PROBLEM TO WORK ON — In the data below, one line contains "BT1: 3V (plus" and a later one contains "IC9 pin E: W26 -> W21". Print both, with every line between them, exactly and alone.

RAW DATA —
- Opening Delimiter -

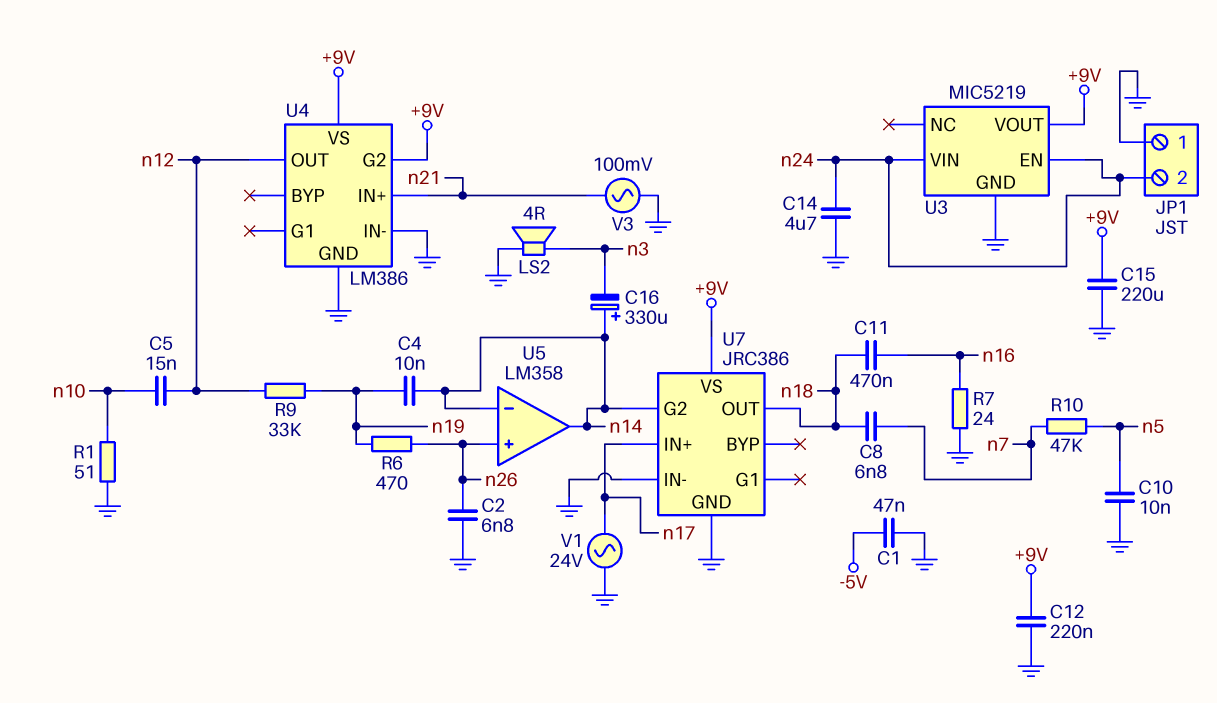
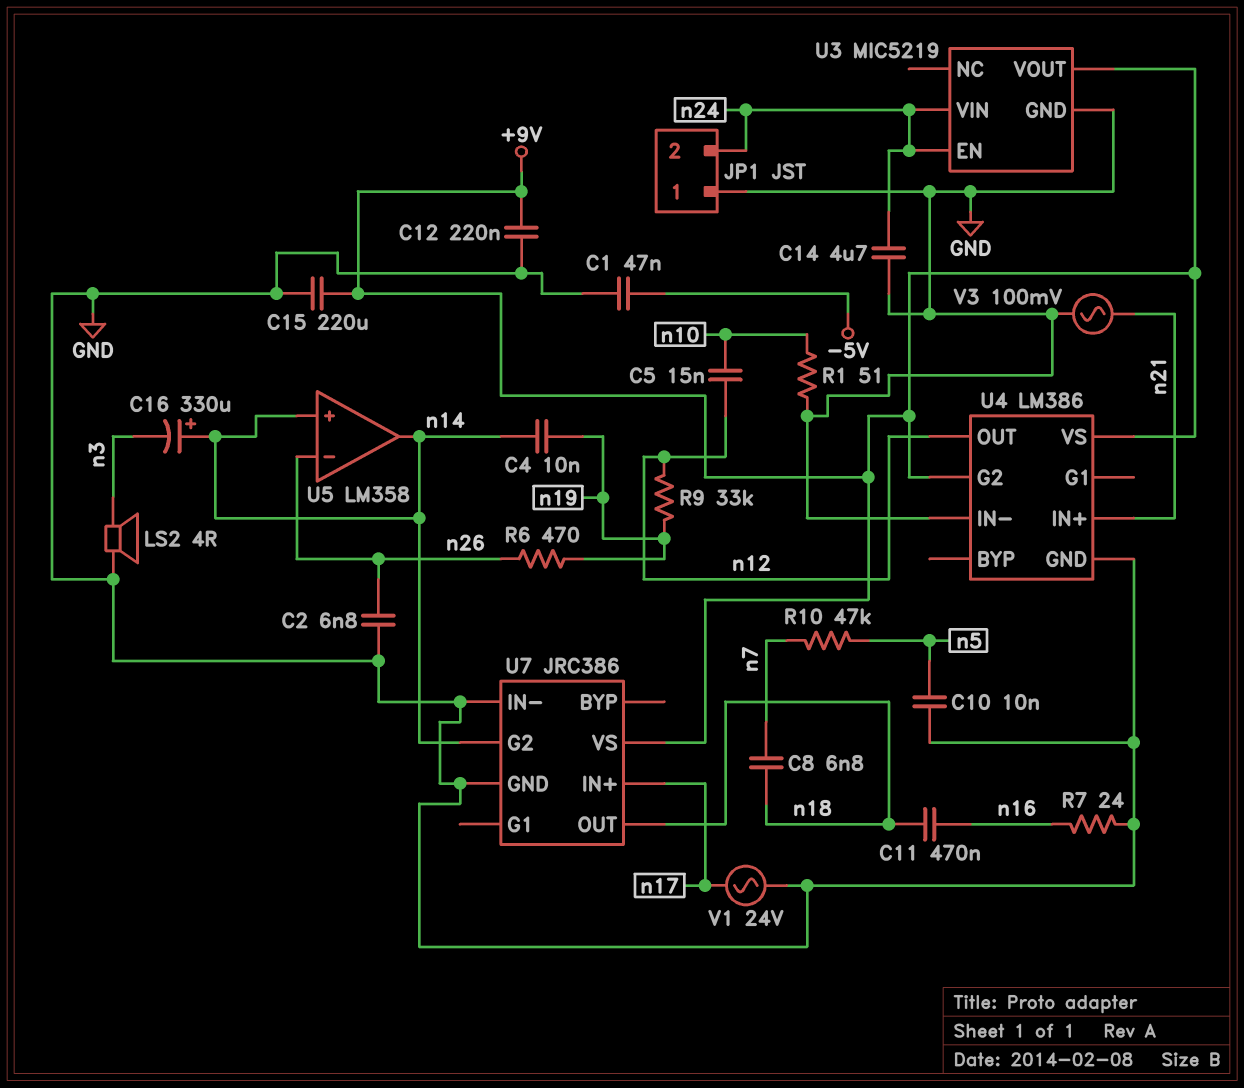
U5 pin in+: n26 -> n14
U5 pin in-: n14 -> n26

- Closing Delimiter -
- Opening Delimiter -

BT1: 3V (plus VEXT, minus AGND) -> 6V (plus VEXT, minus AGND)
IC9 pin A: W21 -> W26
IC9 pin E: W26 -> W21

- Closing Delimiter -

WRITTEN REPLY —
BT1: 3V (plus VEXT, minus AGND) -> 6V (plus VEXT, minus AGND)
IC9 pin A: W21 -> W26
IC9 pin E: W26 -> W21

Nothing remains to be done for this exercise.